◆ Excerpted data:
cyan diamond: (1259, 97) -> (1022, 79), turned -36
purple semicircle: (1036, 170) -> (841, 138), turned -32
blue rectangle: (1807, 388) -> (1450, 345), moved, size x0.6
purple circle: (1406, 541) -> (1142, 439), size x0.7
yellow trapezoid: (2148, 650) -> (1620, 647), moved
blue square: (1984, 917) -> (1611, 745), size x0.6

...

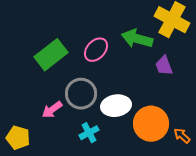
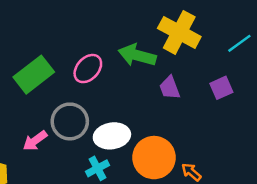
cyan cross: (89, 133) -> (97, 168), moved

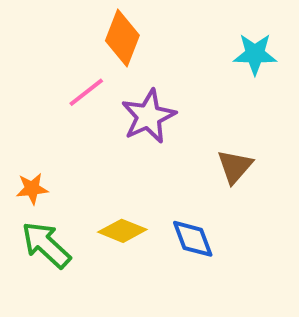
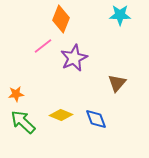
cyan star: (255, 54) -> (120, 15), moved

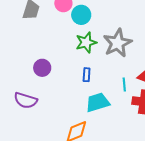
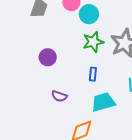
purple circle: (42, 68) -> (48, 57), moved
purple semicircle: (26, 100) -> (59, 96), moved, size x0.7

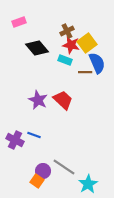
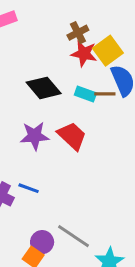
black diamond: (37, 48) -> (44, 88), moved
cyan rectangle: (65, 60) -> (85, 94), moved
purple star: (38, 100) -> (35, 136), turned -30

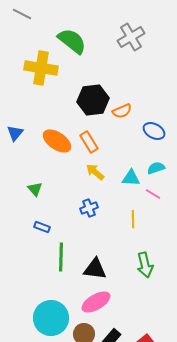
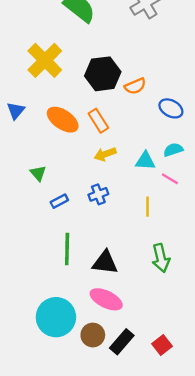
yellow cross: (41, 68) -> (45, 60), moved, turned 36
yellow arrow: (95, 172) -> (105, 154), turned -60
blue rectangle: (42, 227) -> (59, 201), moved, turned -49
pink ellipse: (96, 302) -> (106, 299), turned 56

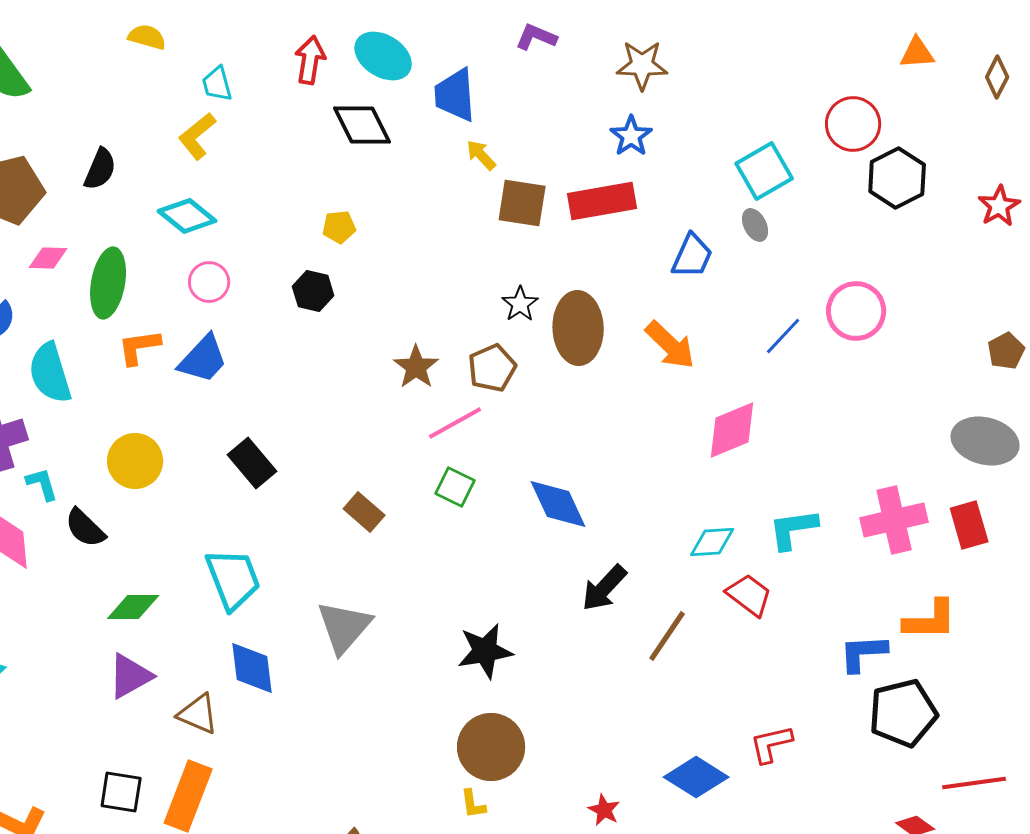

◆ Instructions to follow: Whenever the string "purple" shows up in a line of the records, copy that line.

◆ Answer box:
purple semicircle: (1036, 170) -> (841, 138), turned -32
purple circle: (1406, 541) -> (1142, 439), size x0.7
purple circle: (42, 68) -> (48, 57), moved
purple semicircle: (26, 100) -> (59, 96), moved, size x0.7
purple star: (38, 100) -> (35, 136), turned -30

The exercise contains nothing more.